Whenever the string "brown" turns up in a line below, that line should be copied.
-- Provided records follows --
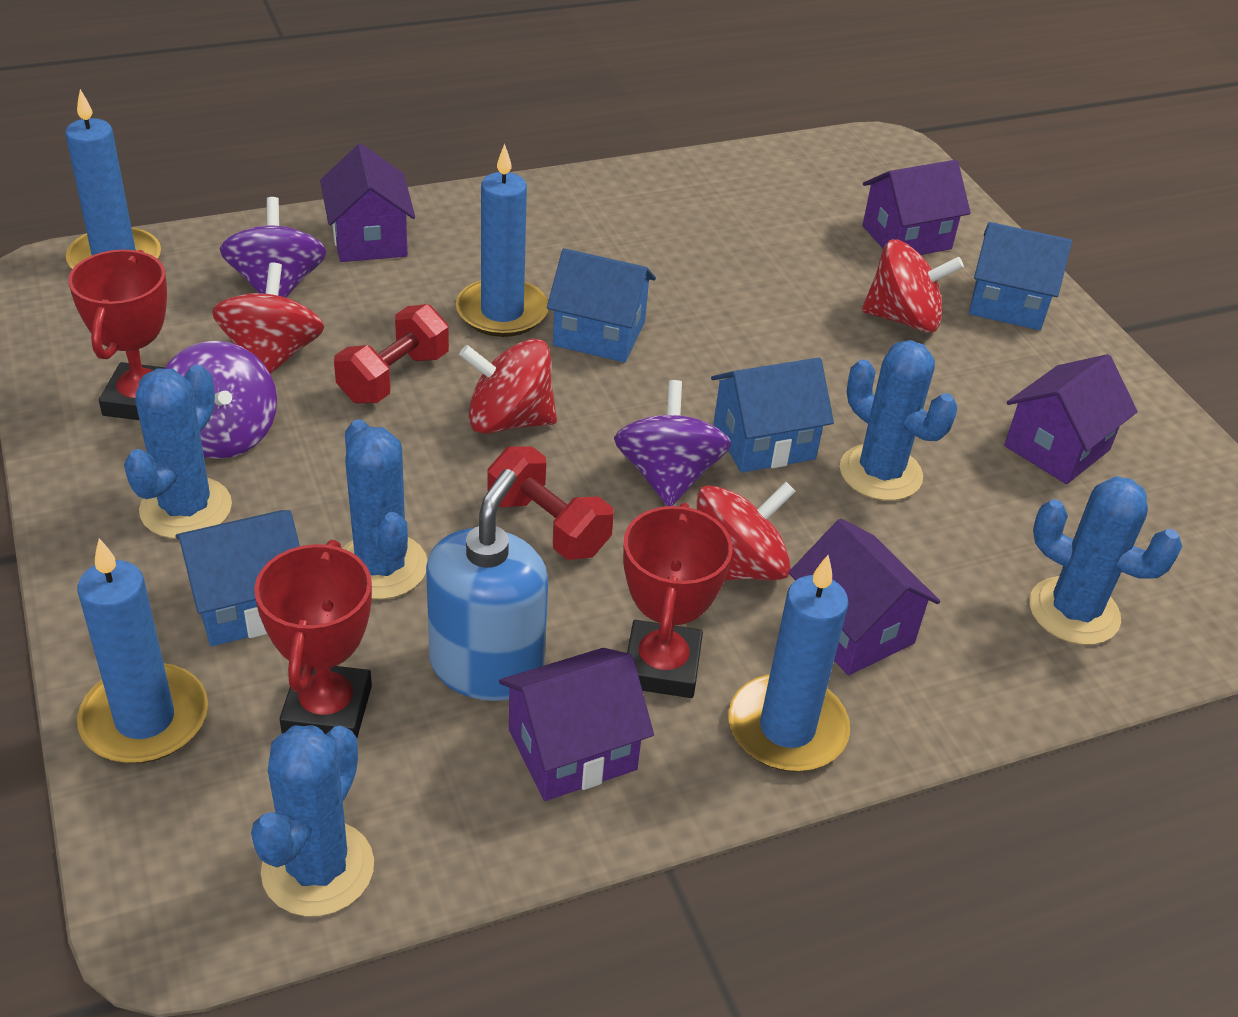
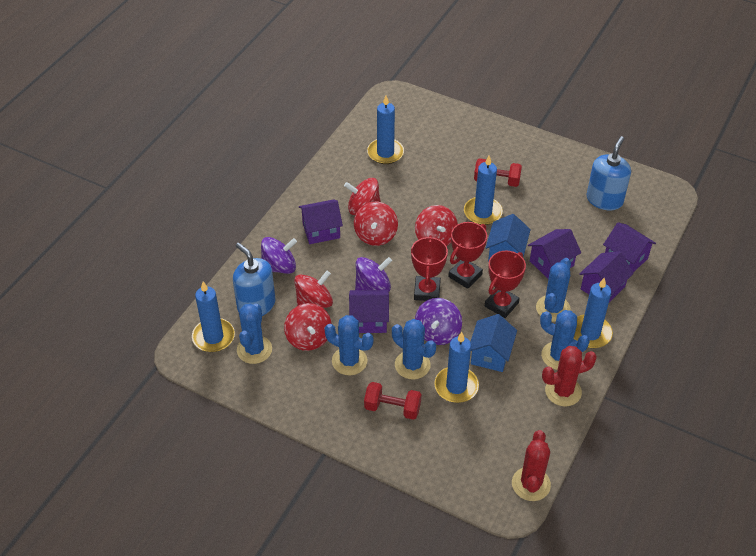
blue candle: 4 -> 5
blue house: 4 -> 2
blue soap dispenser: 1 -> 2
red cactus: 0 -> 2
red spinning top: 4 -> 5

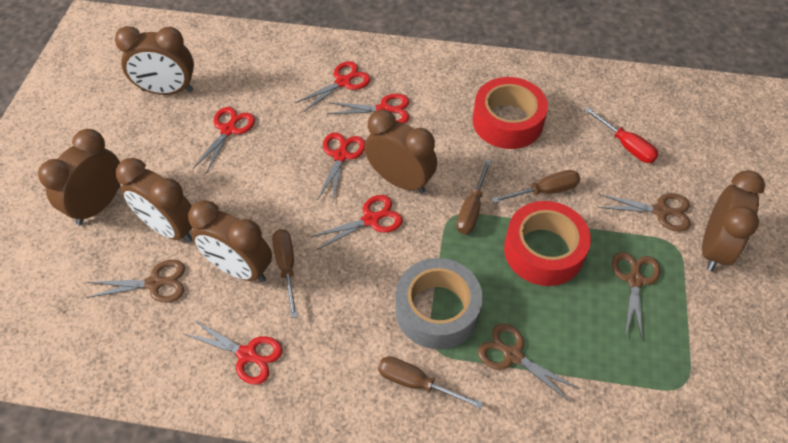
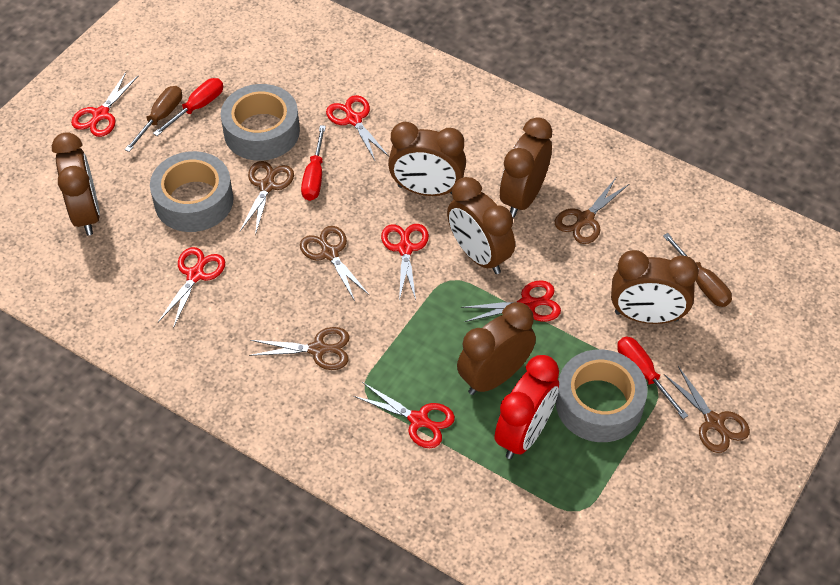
brown scissors: 4 -> 5
brown screwdriver: 4 -> 2
grey tape: 1 -> 3
red clock: 0 -> 1
red screwdriver: 1 -> 3
red tape: 2 -> 0

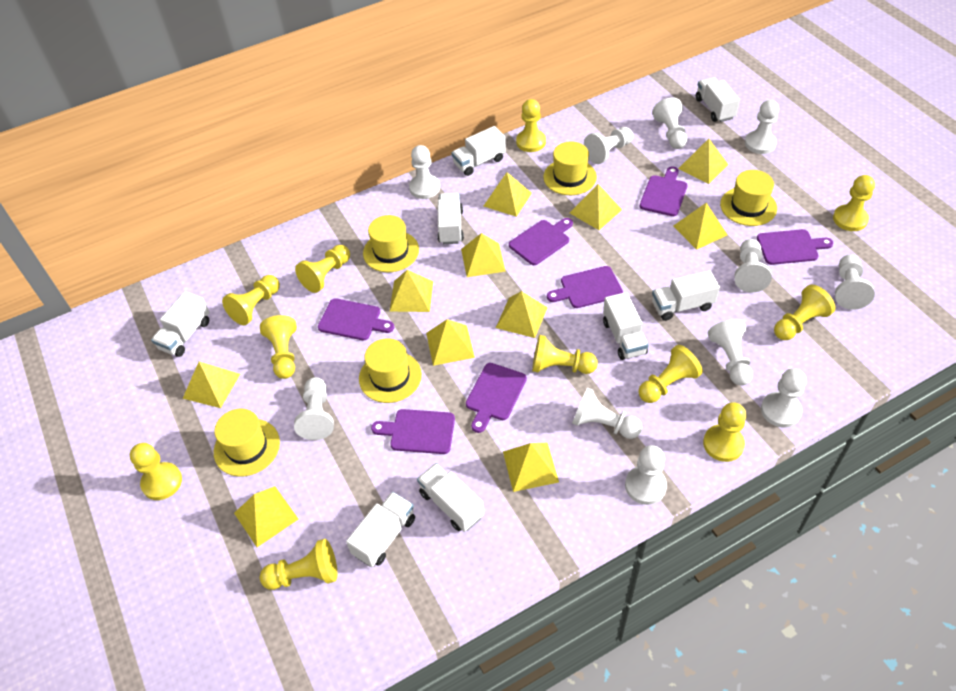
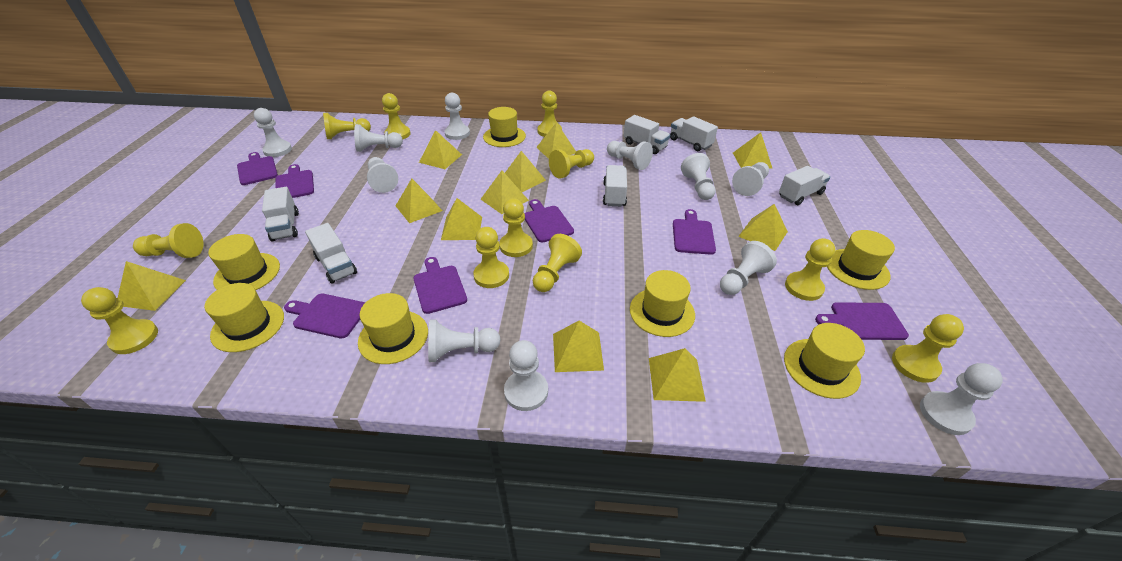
white truck: 8 -> 6
yellow hat: 5 -> 7

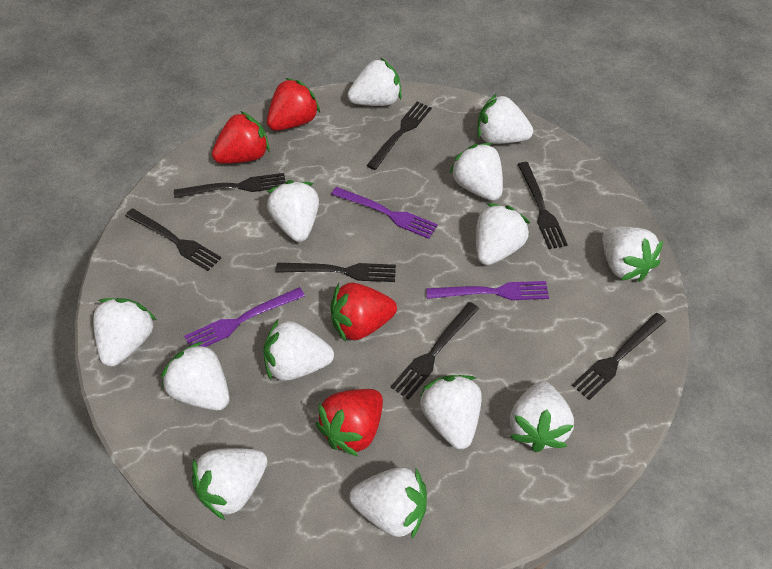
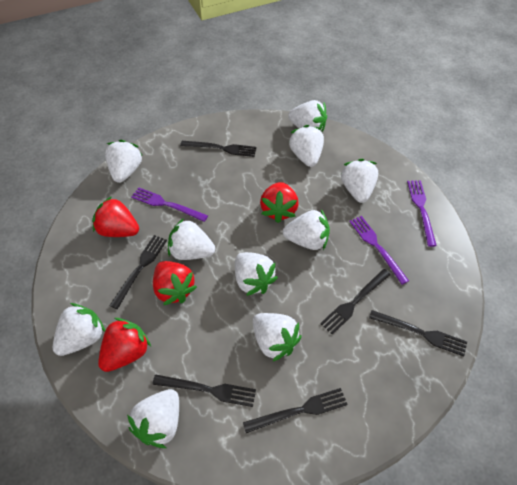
black fork: 7 -> 6
white strawberry: 13 -> 10

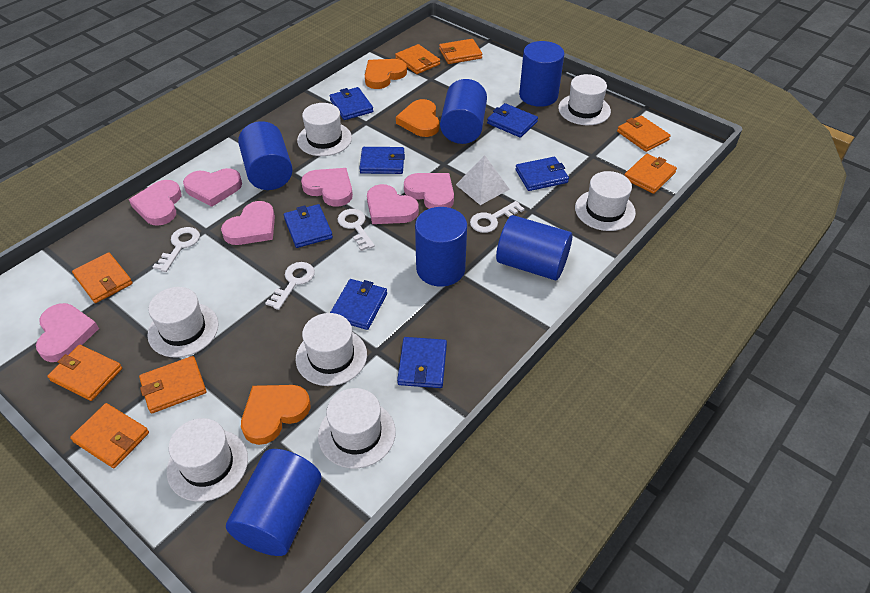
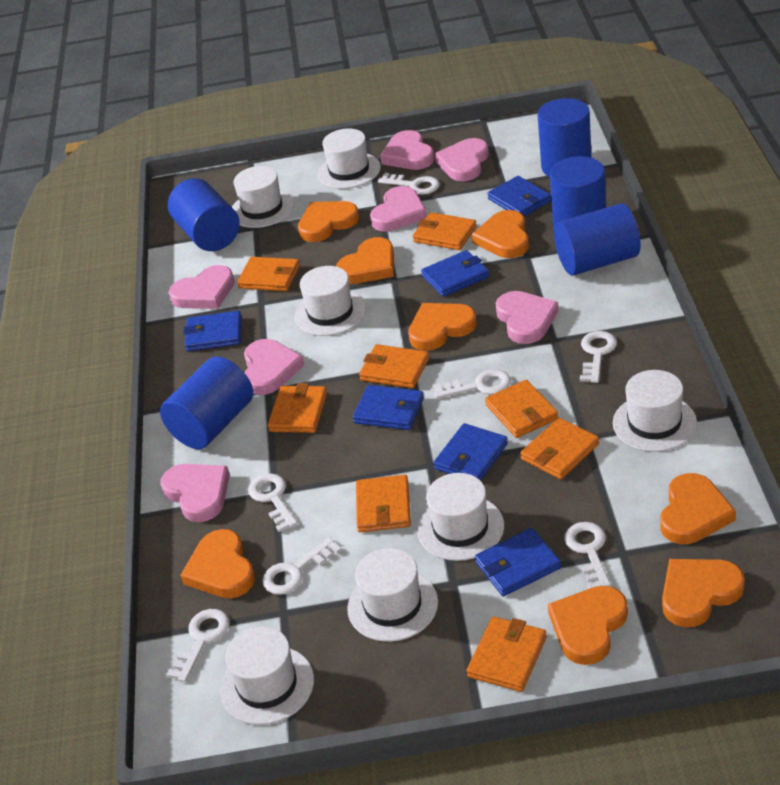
blue cylinder: 6 -> 5
blue wallet: 7 -> 6
orange heart: 3 -> 8
white key: 4 -> 7
white pyramid: 1 -> 0

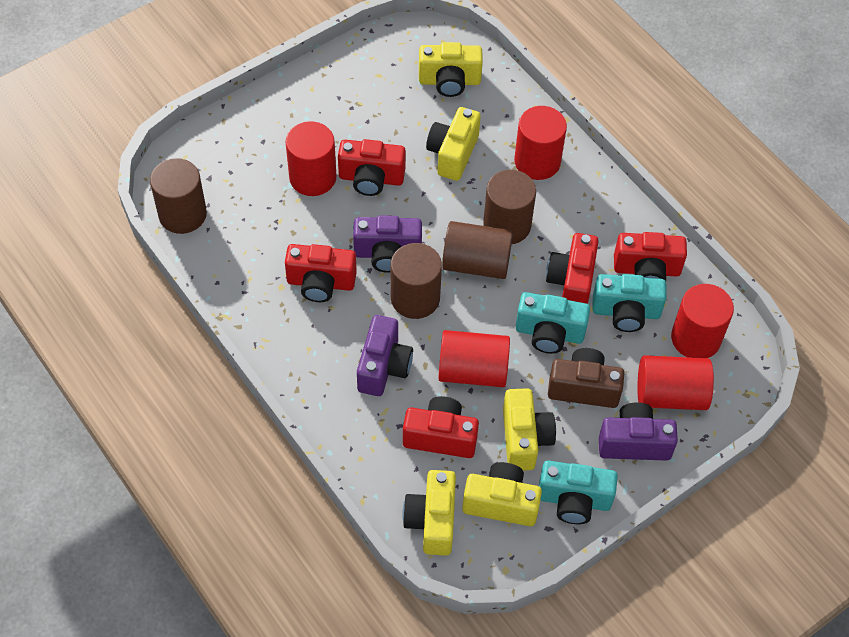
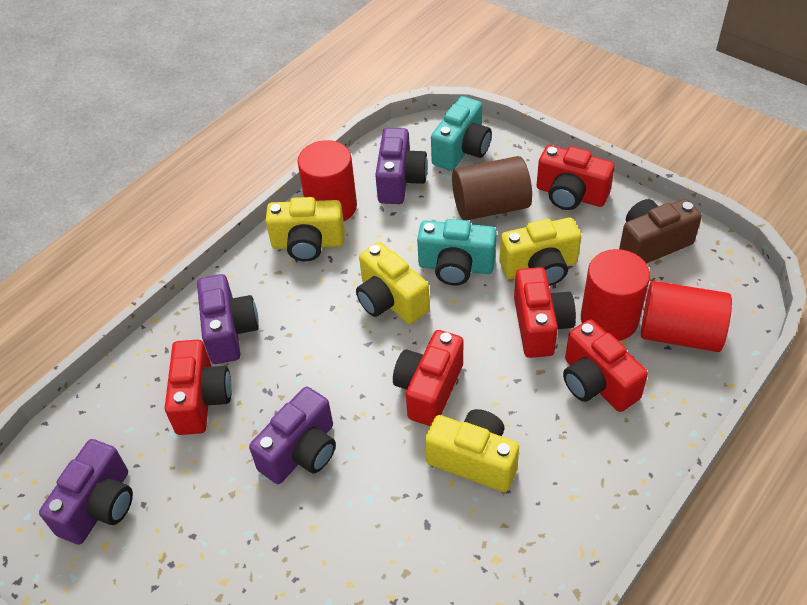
brown cylinder: 4 -> 1
purple camera: 3 -> 4
red cylinder: 5 -> 3
turquoise camera: 3 -> 2
yellow camera: 5 -> 4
-- Provided records concluded --
Your response –
brown scissors: 4 -> 5
brown screwdriver: 4 -> 2
brown cylinder: 4 -> 1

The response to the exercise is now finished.